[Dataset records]
---*---

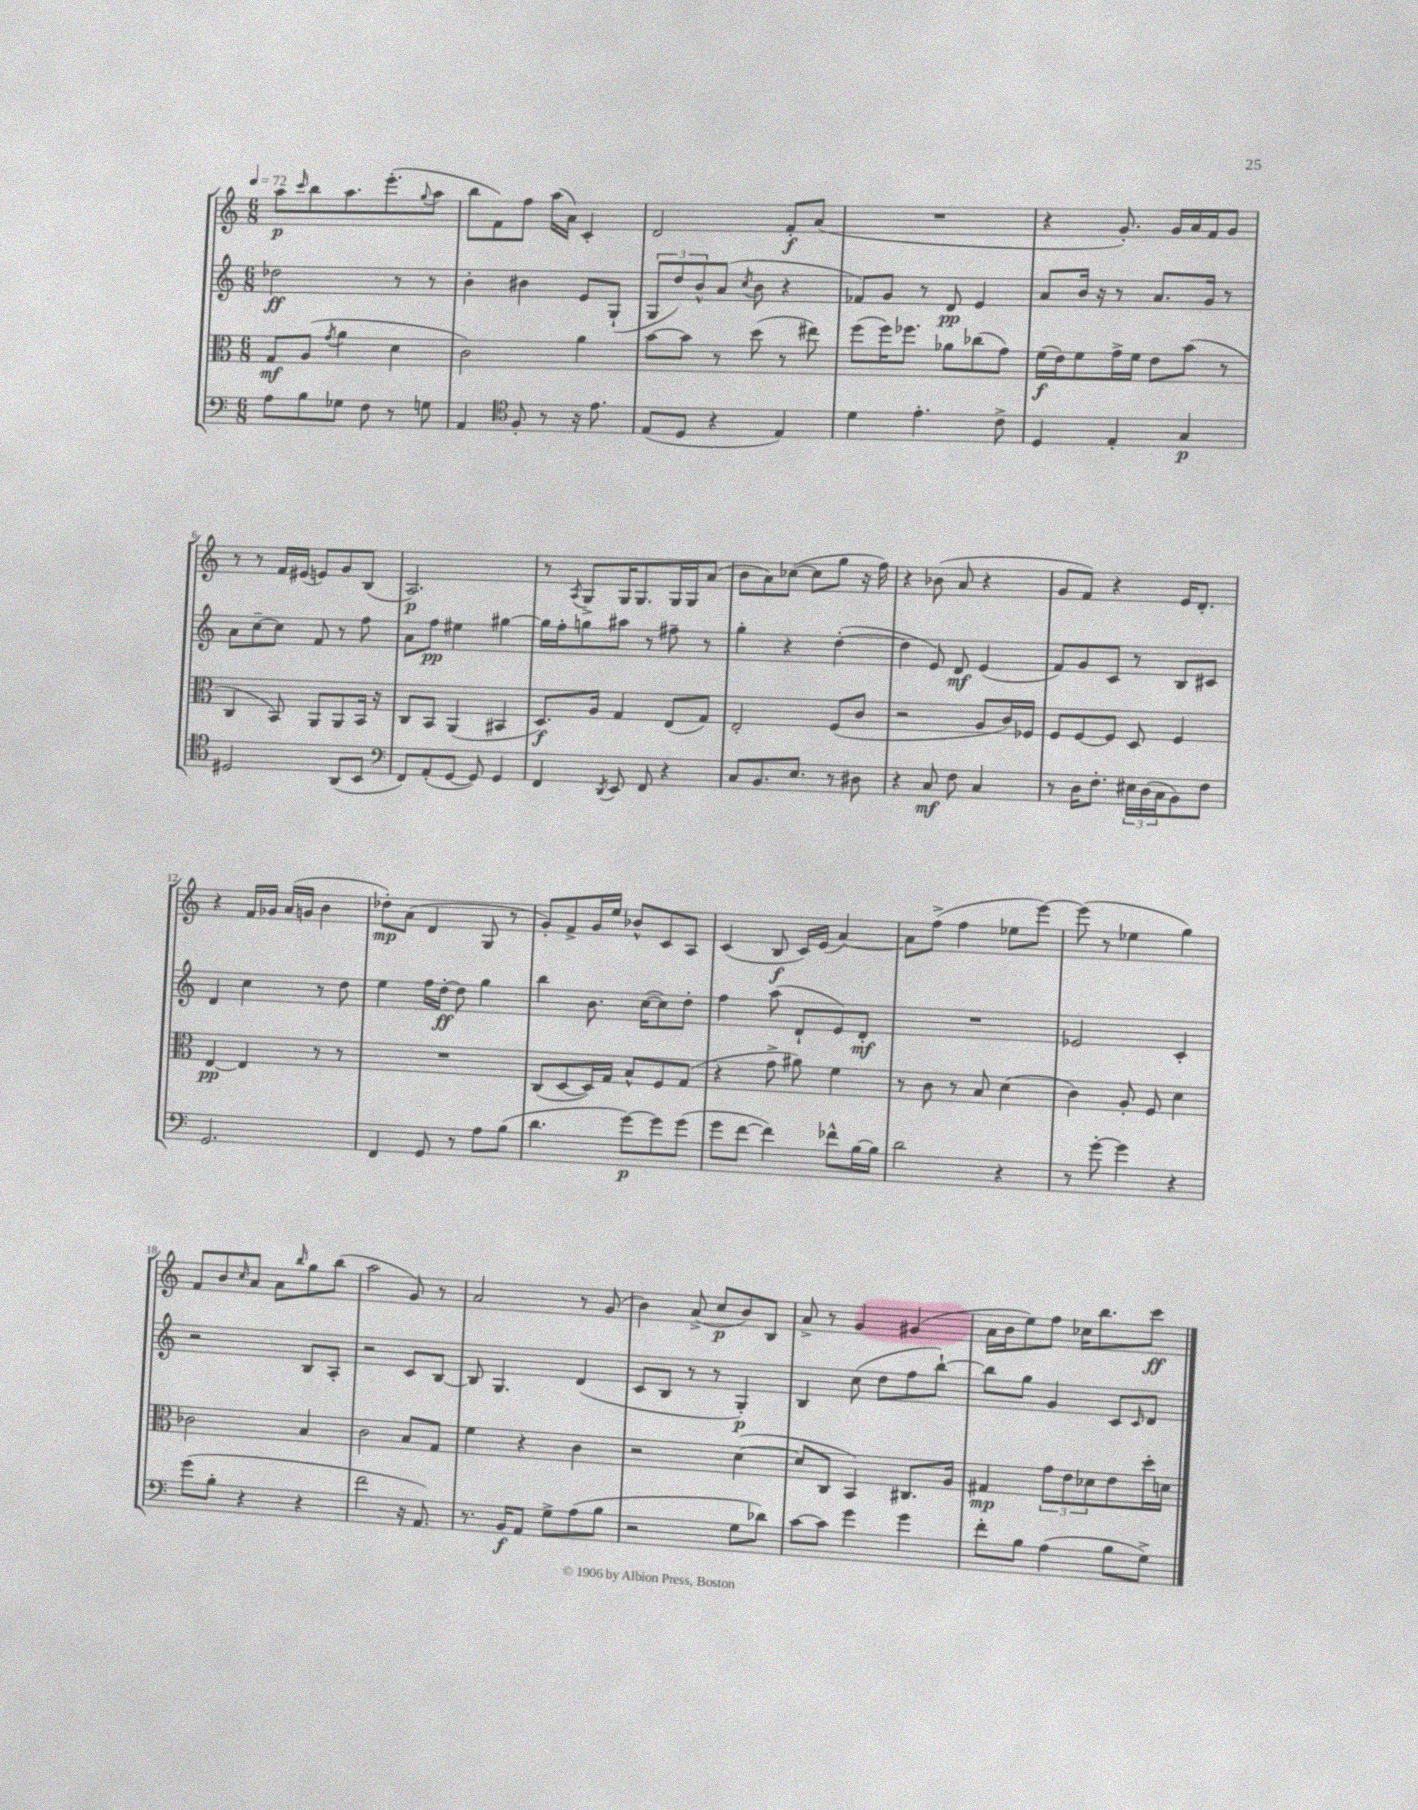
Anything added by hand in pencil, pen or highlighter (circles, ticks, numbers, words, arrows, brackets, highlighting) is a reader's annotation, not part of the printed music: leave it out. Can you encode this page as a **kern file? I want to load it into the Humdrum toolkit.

**kern	**kern	**kern	**kern
*staff4	*staff3	*staff2	*staff1
*clefF4	*clefC3	*clefG2	*clefG2
*k[]	*k[]	*k[]	*k[]
*M6/8	*M6/8	*M6/8	*M6/8
*MM72	*MM72	*MM72	*MM72
8A	8G	2dd-	8aa
.	.	.	16qqccc
8B	(8A	.	8bb
.	8qg	.	.
8G-	4a	.	8.aa
8F	.	.	.
.	.	.	(8.eee'
8r	4d	8r	.
.	.	.	8qqgg
8G	.	8r	8aa
=	=	=	=
4AA	2c)	4b'	8bb
.	.	.	8f)
*clefC4	*	*	*
8F'	.	4b#	8ff
8r	.	.	(16aa
.	.	.	16a)
16r	4a	8e	4c'
8.e	.	.	.
.	.	(8G`	.
=	=	=	=
(8E	[8b	12G	2d
.	.	12dd)	.
8D	8b]	.	.
.	.	12b^^	.
4r	8r	(8a	.
.	.	8qcc	.
.	(8dd	8b	.
4E)	8r	4r	8f'
.	8ee#)	.	(8a
=	=	=	=
4d	(8ff	8f-)	2.r
.	16ff)	8g	.
.	8.ff-	.	.
4.e'	.	8r	.
.	8a-	8d	.
.	(8cc-	4e	.
8c^	8g)	.	.
=	=	=	=
4D	(16f	8a	4r
.	16e)	.	.
.	8f	16b	.
.	.	16r	.
4E'	16g^	8r	8.g')
.	16f	.	.
.	8e	8.a	.
.	.	.	16g
4G	(8b	.	16a
.	.	16g	16f
.	8r	8r	8g
=	=	=	=
2D#	4C	8a	8r
.	.	[8cc~	8r
.	8BB)	8cc]	16f
.	.	.	(16e#
.	8AA	8f	8e)
(8AA	8AA	8r	8g
8BB	16BB	8ff	(8B
.	16r	.	.
=	=	=	=
*clefF4	*	*	*
8FF)	8C	8a	2.A)
(8AA'	8BB	8ff	.
[8GG	(4AA	4ee#	.
8GG])	.	.	.
4GG	4BB#	[4gg#	.
=	=	=	=
4FF	8.D)	16gg#]	8r
.	.	16ff'	.
.	.	.	8qA
.	.	8gg	8G^
.	16A	.	.
8qDD	.	.	.
8EE	4G	8aa#	16G
.	.	.	8.G
8FF	.	8r	.
4r	(8E	8ff#~	16G
.	.	.	16G
.	8G)	8r	(8a
=	=	=	=
8C	2E'	4gg'	8b
8.BB	.	.	8a)
.	.	4r	([8cc-
8.E	.	.	.
.	.	.	8cc-]
8r	(8F	([4dd'	8gg
8D#	8c	.	16r
.	.	.	16ff)
=	=	=	=
4r	2r	4dd]	4r
8C	.	8e)	(8b-
8F	.	8d	8a
4C	8A	(4e	4r
.	16c)	.	.
.	16F-	.	.
=	=	=	=
8r	8F	8f)	8g
16D	[8F	8g	8f)
8.F'	.	.	.
.	8F]	8c	4r
24E#	8D	8r	.
(24D	.	.	.
24C	.	.	.
8BB)	4F	8B	16e
.	.	.	8.d'
8F	.	8c#	.
=	=	=	=
2.GG	[4E	4d	4r
.	4E]	4cc	16f
.	.	.	16g-
.	.	.	(16a
.	.	.	16g
.	8r	8r	4b
.	8r	8dd	.
=	=	=	=
4FF	2.r	4ee	8dd-')
.	.	.	(8a
8GG	.	16ff	4d
.	.	[16dd'	.
8r	.	8dd]	.
8A	.	4gg	8G
(8B	.	.	8r
=	=	=	=
4.d	(8C	4bb	8g')
.	[8D	.	8f^
.	16D])	8.b	16g
.	16G	.	16ee
[8g)	8B^^	.	8b-^^
.	.	([16cc	.
8g]	8F	8cc])	8c
(8g	(8G	8dd'	8A
=	=	=	=
8g	4r	4ff	(4c
[8f	.	.	.
4f])	8g^	(8aa	8B
.	8a#)	8d`	16c)
.	.	.	(16e
8f-^^	4f	8e)	[4a)
[16B	.	8d'	.
16B]	.	.	.
=	=	=	=
2d	8r	2.r	8a]
.	8c	.	(8ff^
.	8r	.	4ff
.	8B	.	.
4r	(4d	.	8ee-
.	.	.	[8eee)
=	=	=	=
8r	4c)	2e-	(8eee]
[8g'	.	.	8r
4g]	8A'	.	4ee-
.	8F	.	.
4r	4d	4c'	4gg)
=	=	=	=
(8g	2c-	2r	8f
8B'	.	.	8b
.	.	.	16qqcc
4r	.	.	8a
.	.	.	8a
.	.	.	16qqbb
4r	4B	8B	8gg
.	.	8A'	(8bb
=	=	=	=
2f	2c	2r	2aa
16r	8B	8c	8g)
8.AA)	.	.	.
.	8G	[8B	8r
=	=	=	=
8.r	4f	8B]	2a
.	.	4.G	.
16BB	.	.	.
8AA	4r	.	.
8G^	.	.	.
(8A	4c	(4d	8r
8B	.	.	(8g
=	=	=	=
2r	2r	8c	4b)
.	.	8B	.
.	.	8r	(8a^
.	.	8r	8cc
8G	([4d	4G')	8b)
8d-)	.	.	8B
=	=	=	=
[8c	8d]	4B	8a^
8c]	8C	.	8r
4g	4BB)	(8cc	4g
.	.	8dd	.
4g	8.C#	8ff	(4g#
.	.	[8bb`)	.
.	16A	.	.
=	=	=	=
8f'	4G#	8bb]	16a
.	.	.	16b
8B	.	8gg	8ee)
(4A	12g	4g	8ff
.	12e	.	.
.	.	.	16cc-
.	12d-	.	.
.	.	.	8.bb
8B	8e	8c	.
.	.	16qqc	.
8G^)	16dd'	8d	8ccc
.	16d	.	.
==	==	==	==
*-	*-	*-	*-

---*---

* **DIRECTION**: Show every line of the material above that contains the string "kern", treating uppercase and lowercase letters as different.

* **SOLUTION**:
Anything added by hand in pencil, pen or highlighter (circles, ticks, numbers, words, arrows, brackets, highlighting) is a reader's annotation, not part of the printed music: leave it out. Can you encode this page as a **kern file? I want to load it into the Humdrum toolkit.
**kern	**kern	**kern	**kern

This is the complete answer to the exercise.